# Work instruction
When you reach the line in the data below that contains "U1 pin P1.4: SIG11 -> SIG9", please start repeating lines exactly, and stop after the line that contains "U4 pin VS: VS -> DGND", repeating nothing else.

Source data
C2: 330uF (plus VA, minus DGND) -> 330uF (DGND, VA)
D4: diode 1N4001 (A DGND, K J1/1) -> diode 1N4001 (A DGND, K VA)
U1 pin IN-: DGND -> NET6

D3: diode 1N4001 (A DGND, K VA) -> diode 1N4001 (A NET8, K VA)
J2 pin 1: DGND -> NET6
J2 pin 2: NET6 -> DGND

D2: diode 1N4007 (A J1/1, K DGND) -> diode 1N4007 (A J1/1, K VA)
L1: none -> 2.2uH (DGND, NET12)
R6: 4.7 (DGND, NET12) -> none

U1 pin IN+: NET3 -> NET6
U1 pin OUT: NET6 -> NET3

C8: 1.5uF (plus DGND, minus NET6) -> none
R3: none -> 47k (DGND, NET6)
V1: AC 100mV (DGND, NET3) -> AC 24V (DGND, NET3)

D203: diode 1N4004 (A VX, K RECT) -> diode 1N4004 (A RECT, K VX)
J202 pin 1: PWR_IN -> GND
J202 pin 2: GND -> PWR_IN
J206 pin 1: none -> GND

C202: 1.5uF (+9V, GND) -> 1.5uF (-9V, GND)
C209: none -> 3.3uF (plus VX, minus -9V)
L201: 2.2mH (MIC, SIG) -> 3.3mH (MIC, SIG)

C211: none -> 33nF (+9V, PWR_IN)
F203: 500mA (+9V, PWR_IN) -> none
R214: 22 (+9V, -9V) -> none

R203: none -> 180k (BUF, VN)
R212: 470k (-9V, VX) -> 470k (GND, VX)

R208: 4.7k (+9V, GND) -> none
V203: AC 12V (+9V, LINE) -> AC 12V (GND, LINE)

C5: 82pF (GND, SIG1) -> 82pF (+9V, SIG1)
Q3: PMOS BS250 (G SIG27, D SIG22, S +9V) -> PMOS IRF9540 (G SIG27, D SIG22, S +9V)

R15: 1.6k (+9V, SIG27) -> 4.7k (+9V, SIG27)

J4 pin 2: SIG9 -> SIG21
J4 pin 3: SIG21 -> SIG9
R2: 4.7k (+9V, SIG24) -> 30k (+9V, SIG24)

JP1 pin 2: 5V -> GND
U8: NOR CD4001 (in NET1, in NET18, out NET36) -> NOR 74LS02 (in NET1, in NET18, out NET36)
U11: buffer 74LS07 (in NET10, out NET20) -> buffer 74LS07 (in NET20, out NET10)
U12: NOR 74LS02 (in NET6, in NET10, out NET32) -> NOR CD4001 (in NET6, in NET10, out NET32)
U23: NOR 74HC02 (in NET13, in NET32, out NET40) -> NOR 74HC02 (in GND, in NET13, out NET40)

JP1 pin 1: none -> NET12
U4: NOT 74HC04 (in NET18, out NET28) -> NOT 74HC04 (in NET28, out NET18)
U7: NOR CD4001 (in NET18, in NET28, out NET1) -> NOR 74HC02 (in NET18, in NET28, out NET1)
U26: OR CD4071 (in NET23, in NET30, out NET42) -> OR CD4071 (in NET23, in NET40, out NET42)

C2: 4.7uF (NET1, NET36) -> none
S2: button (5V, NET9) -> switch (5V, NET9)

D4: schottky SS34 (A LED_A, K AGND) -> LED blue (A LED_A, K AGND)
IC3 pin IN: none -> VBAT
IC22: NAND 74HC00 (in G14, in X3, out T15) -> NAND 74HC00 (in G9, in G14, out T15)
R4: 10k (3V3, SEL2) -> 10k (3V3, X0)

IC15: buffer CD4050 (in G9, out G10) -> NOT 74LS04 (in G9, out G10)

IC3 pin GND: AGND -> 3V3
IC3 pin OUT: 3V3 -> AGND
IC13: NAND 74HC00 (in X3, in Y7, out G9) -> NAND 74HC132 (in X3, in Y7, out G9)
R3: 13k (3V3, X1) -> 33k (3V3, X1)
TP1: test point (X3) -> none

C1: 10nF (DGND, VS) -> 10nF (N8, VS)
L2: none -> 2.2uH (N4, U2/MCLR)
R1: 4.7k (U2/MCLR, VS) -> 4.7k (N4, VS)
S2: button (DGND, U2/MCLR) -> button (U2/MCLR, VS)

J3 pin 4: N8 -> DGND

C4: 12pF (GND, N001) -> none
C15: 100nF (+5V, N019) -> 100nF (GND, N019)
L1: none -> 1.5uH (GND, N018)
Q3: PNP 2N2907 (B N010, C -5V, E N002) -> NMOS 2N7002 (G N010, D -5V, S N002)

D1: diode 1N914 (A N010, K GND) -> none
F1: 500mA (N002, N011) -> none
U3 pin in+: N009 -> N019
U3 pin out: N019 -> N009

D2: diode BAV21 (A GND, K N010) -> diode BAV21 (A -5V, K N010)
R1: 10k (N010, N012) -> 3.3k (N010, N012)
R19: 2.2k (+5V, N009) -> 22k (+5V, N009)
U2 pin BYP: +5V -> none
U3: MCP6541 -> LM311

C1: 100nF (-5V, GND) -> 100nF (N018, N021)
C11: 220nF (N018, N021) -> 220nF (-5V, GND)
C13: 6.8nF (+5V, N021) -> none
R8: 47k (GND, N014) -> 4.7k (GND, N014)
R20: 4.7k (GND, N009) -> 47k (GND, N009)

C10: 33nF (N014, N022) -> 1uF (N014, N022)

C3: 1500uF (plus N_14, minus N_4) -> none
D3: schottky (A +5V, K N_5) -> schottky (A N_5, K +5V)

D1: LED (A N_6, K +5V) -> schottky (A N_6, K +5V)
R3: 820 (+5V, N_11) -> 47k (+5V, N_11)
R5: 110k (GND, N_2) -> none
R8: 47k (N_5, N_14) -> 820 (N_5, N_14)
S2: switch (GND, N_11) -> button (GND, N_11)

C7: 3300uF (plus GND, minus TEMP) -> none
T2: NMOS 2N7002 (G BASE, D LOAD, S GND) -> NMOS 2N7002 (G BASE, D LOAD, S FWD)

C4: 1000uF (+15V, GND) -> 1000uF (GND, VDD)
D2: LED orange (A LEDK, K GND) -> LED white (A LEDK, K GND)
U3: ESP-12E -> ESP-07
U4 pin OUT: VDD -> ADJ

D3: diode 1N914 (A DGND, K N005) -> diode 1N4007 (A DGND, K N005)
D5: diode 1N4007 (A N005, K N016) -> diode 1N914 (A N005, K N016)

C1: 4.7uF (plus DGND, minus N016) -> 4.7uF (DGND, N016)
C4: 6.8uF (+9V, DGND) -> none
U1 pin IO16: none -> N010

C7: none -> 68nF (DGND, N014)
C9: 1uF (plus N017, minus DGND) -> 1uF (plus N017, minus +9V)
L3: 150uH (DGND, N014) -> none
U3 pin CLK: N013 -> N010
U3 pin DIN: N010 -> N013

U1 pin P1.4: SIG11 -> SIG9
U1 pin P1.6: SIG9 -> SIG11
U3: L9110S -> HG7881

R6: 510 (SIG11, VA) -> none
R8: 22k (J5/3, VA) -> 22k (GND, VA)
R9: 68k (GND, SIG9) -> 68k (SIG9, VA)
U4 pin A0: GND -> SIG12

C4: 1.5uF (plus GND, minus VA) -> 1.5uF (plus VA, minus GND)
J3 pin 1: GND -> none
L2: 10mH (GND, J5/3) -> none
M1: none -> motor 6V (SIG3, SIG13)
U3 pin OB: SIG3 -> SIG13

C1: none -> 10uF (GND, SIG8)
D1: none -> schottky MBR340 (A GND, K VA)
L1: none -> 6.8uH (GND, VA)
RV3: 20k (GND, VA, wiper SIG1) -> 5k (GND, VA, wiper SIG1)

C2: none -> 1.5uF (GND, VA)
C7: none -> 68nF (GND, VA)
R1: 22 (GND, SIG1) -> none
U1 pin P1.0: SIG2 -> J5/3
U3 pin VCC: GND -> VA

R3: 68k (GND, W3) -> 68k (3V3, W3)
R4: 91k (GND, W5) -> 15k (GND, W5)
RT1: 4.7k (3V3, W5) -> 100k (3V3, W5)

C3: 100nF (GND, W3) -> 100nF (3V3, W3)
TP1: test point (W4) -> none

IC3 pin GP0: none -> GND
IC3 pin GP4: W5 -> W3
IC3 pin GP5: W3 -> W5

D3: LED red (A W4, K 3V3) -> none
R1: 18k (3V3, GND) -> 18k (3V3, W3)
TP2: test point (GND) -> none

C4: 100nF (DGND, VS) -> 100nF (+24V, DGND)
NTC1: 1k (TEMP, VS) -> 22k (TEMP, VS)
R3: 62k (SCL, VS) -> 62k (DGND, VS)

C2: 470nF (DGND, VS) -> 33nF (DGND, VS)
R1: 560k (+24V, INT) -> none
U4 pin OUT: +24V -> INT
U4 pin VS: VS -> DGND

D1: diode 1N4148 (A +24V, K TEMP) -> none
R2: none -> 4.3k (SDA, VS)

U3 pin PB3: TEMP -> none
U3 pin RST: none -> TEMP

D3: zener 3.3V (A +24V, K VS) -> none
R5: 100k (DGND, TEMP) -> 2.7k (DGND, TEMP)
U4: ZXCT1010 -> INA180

# Task solution
U1 pin P1.4: SIG11 -> SIG9
U1 pin P1.6: SIG9 -> SIG11
U3: L9110S -> HG7881

R6: 510 (SIG11, VA) -> none
R8: 22k (J5/3, VA) -> 22k (GND, VA)
R9: 68k (GND, SIG9) -> 68k (SIG9, VA)
U4 pin A0: GND -> SIG12

C4: 1.5uF (plus GND, minus VA) -> 1.5uF (plus VA, minus GND)
J3 pin 1: GND -> none
L2: 10mH (GND, J5/3) -> none
M1: none -> motor 6V (SIG3, SIG13)
U3 pin OB: SIG3 -> SIG13

C1: none -> 10uF (GND, SIG8)
D1: none -> schottky MBR340 (A GND, K VA)
L1: none -> 6.8uH (GND, VA)
RV3: 20k (GND, VA, wiper SIG1) -> 5k (GND, VA, wiper SIG1)

C2: none -> 1.5uF (GND, VA)
C7: none -> 68nF (GND, VA)
R1: 22 (GND, SIG1) -> none
U1 pin P1.0: SIG2 -> J5/3
U3 pin VCC: GND -> VA

R3: 68k (GND, W3) -> 68k (3V3, W3)
R4: 91k (GND, W5) -> 15k (GND, W5)
RT1: 4.7k (3V3, W5) -> 100k (3V3, W5)

C3: 100nF (GND, W3) -> 100nF (3V3, W3)
TP1: test point (W4) -> none

IC3 pin GP0: none -> GND
IC3 pin GP4: W5 -> W3
IC3 pin GP5: W3 -> W5

D3: LED red (A W4, K 3V3) -> none
R1: 18k (3V3, GND) -> 18k (3V3, W3)
TP2: test point (GND) -> none

C4: 100nF (DGND, VS) -> 100nF (+24V, DGND)
NTC1: 1k (TEMP, VS) -> 22k (TEMP, VS)
R3: 62k (SCL, VS) -> 62k (DGND, VS)

C2: 470nF (DGND, VS) -> 33nF (DGND, VS)
R1: 560k (+24V, INT) -> none
U4 pin OUT: +24V -> INT
U4 pin VS: VS -> DGND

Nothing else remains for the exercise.